**Records for processing:**

*-*-*

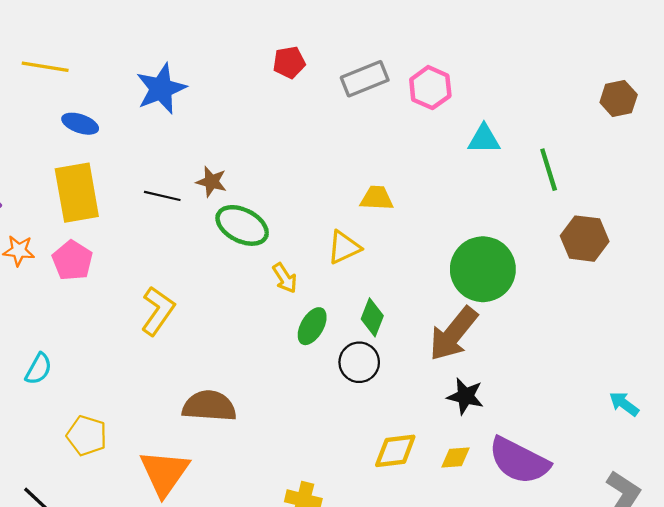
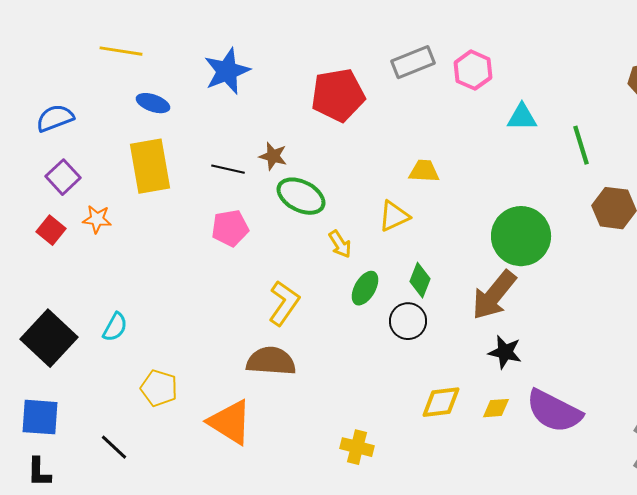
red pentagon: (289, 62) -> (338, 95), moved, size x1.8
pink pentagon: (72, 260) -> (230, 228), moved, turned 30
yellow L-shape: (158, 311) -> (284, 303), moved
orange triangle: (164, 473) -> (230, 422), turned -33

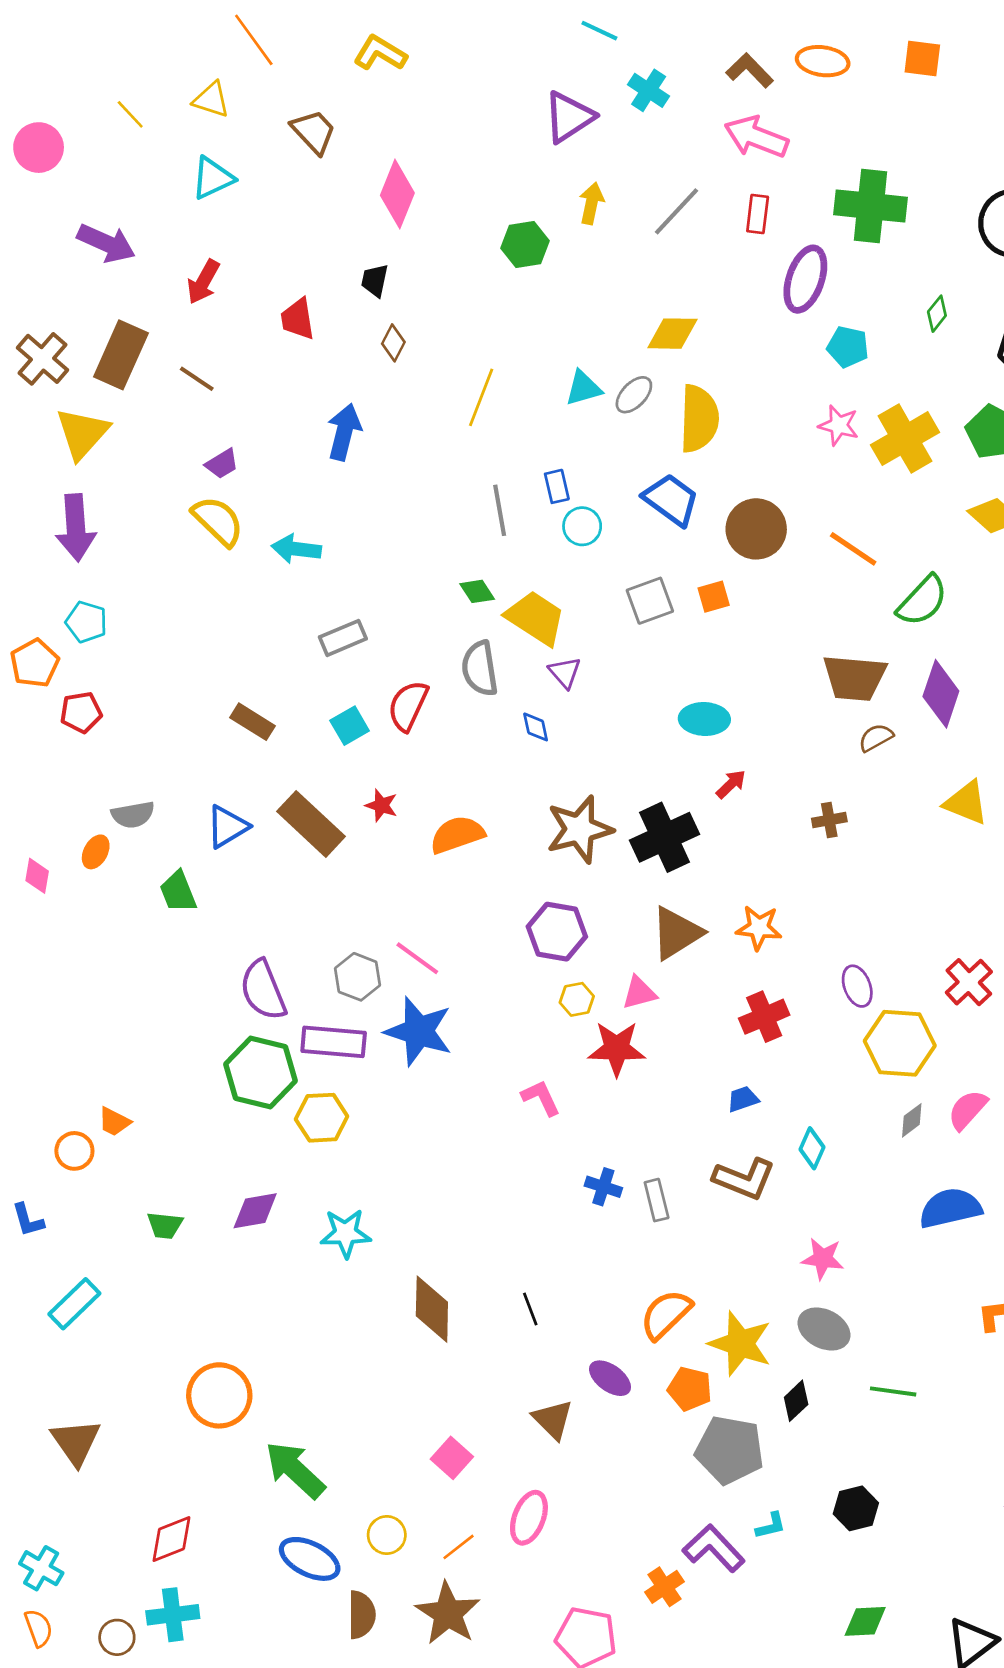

*-*-*

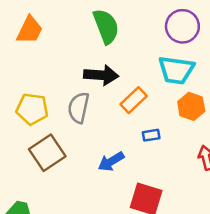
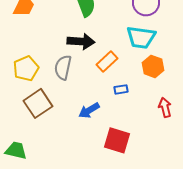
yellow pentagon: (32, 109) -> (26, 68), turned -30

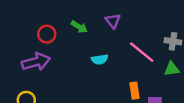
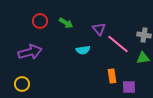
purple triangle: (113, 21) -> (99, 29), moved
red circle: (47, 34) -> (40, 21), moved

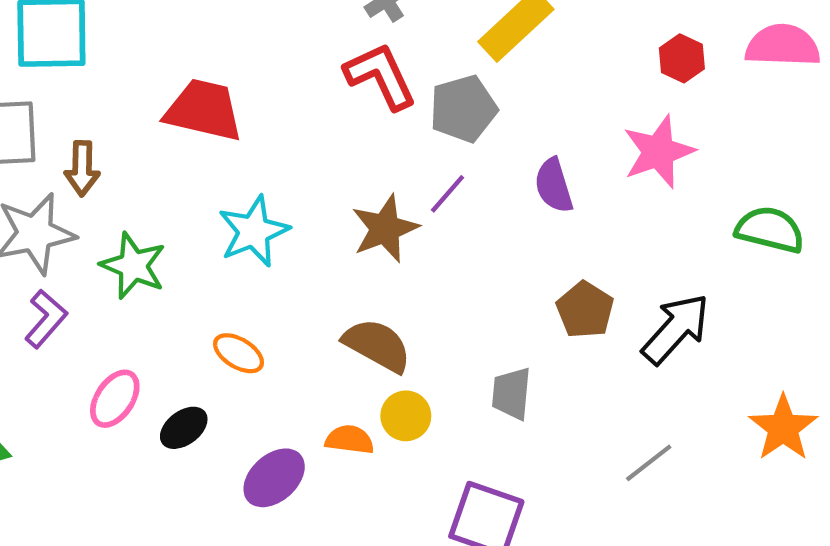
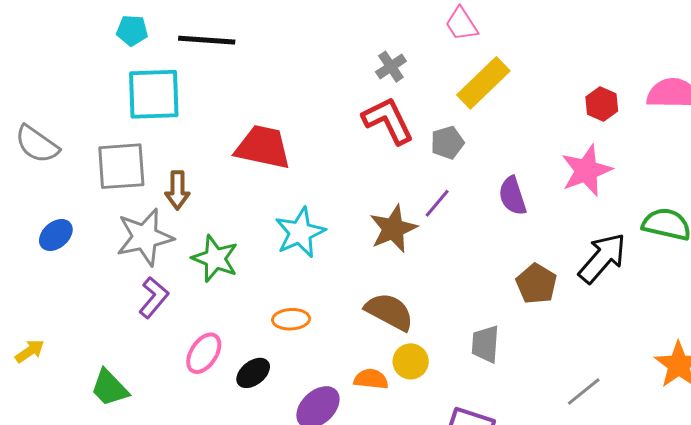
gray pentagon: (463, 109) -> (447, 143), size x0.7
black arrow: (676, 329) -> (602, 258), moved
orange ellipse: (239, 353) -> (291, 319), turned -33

*-*-*

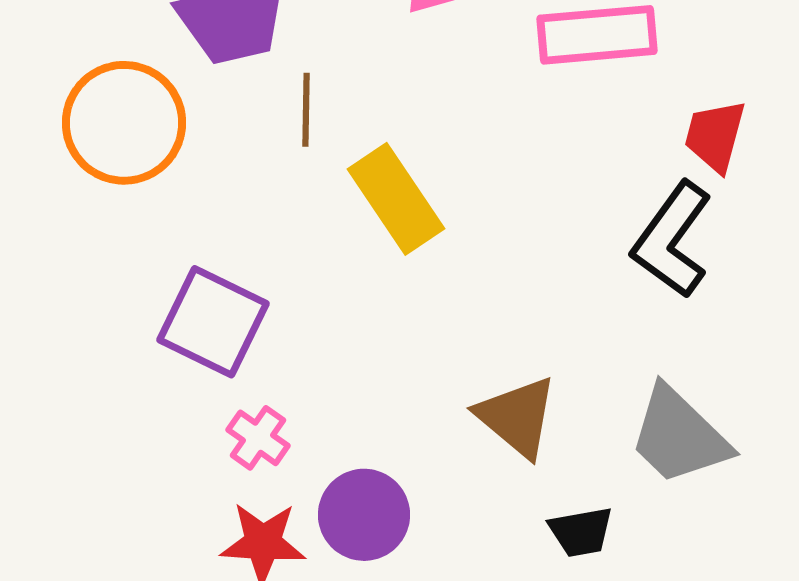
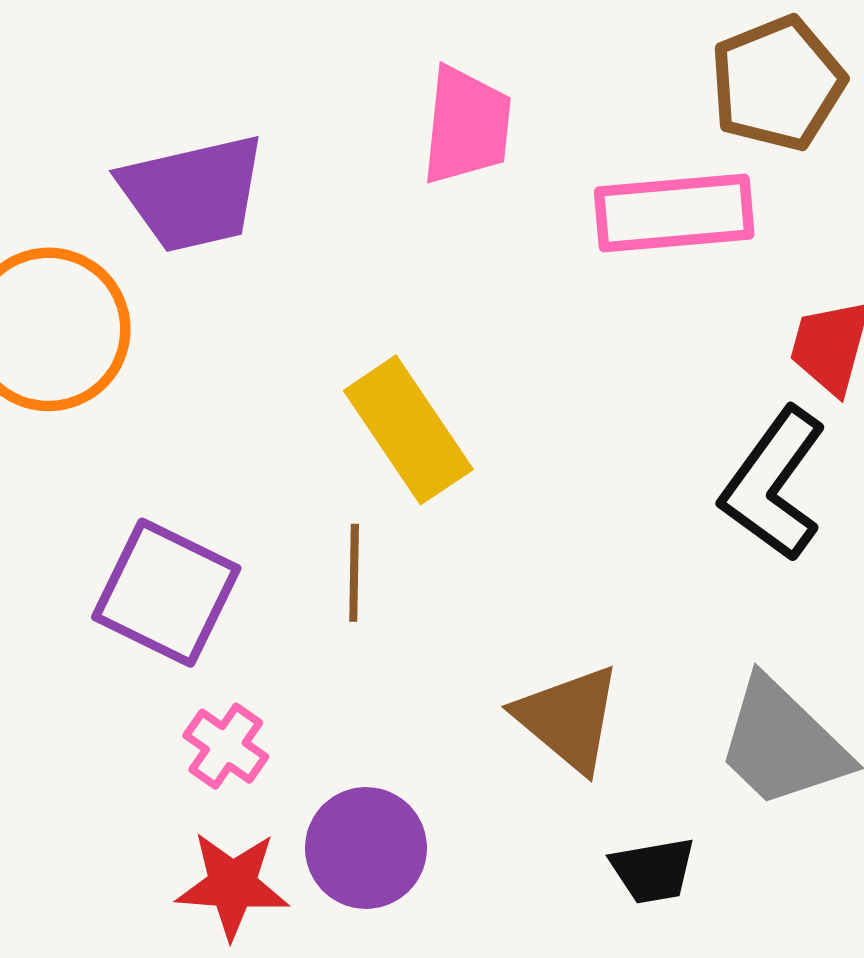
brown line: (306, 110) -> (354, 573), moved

*-*-*

**Task item:** Reading the records above, count the lines that include "yellow" and say only how many.

**Task answer:** 2